* [THE PROBLEM]:
Beginning with the line that contains "exchanged: cylindre [rouge]" in the material below, print each line exactly until the line that contains "appeared: chapeau [blanc]" has been printed, then stop.
Start of GIVEN ENTRIES
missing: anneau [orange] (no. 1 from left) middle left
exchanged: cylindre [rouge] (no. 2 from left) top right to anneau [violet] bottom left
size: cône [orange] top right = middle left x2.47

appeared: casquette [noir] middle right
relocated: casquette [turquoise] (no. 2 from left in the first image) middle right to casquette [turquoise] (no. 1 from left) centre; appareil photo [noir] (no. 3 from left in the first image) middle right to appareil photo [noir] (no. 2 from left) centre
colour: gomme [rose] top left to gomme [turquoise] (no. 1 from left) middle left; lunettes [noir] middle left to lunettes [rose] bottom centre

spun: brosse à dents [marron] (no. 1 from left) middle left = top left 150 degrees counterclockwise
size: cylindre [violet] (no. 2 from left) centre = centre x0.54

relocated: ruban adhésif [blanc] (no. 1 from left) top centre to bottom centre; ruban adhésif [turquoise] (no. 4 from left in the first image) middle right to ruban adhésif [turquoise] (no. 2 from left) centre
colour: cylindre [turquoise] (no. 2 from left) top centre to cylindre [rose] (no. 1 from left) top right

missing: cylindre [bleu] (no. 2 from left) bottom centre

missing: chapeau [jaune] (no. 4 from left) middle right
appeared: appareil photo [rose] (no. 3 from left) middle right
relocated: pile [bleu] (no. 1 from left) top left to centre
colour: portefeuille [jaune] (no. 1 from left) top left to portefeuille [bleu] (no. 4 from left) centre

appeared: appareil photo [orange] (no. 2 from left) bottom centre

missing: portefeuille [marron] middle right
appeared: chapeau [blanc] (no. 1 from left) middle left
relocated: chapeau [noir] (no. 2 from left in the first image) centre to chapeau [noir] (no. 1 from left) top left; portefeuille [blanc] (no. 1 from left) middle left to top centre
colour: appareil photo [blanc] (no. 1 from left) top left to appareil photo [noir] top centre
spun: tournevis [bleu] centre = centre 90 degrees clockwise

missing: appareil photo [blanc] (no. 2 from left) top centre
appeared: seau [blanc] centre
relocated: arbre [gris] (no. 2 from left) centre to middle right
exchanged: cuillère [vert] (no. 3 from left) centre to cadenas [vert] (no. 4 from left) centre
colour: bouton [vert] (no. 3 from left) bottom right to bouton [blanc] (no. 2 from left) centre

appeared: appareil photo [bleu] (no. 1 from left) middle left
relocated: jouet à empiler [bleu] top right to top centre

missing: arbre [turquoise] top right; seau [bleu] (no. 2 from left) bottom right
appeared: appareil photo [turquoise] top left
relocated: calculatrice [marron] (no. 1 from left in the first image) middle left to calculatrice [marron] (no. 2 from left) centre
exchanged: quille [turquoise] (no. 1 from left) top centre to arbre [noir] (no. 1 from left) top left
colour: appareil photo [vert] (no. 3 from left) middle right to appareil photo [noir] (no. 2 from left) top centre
End of GIVEN ENTRIES
* [RESPONSE TO THE EXERCISE]:
exchanged: cylindre [rouge] (no. 2 from left) top right to anneau [violet] bottom left
size: cône [orange] top right = middle left x2.47

appeared: casquette [noir] middle right
relocated: casquette [turquoise] (no. 2 from left in the first image) middle right to casquette [turquoise] (no. 1 from left) centre; appareil photo [noir] (no. 3 from left in the first image) middle right to appareil photo [noir] (no. 2 from left) centre
colour: gomme [rose] top left to gomme [turquoise] (no. 1 from left) middle left; lunettes [noir] middle left to lunettes [rose] bottom centre

spun: brosse à dents [marron] (no. 1 from left) middle left = top left 150 degrees counterclockwise
size: cylindre [violet] (no. 2 from left) centre = centre x0.54

relocated: ruban adhésif [blanc] (no. 1 from left) top centre to bottom centre; ruban adhésif [turquoise] (no. 4 from left in the first image) middle right to ruban adhésif [turquoise] (no. 2 from left) centre
colour: cylindre [turquoise] (no. 2 from left) top centre to cylindre [rose] (no. 1 from left) top right

missing: cylindre [bleu] (no. 2 from left) bottom centre

missing: chapeau [jaune] (no. 4 from left) middle right
appeared: appareil photo [rose] (no. 3 from left) middle right
relocated: pile [bleu] (no. 1 from left) top left to centre
colour: portefeuille [jaune] (no. 1 from left) top left to portefeuille [bleu] (no. 4 from left) centre

appeared: appareil photo [orange] (no. 2 from left) bottom centre

missing: portefeuille [marron] middle right
appeared: chapeau [blanc] (no. 1 from left) middle left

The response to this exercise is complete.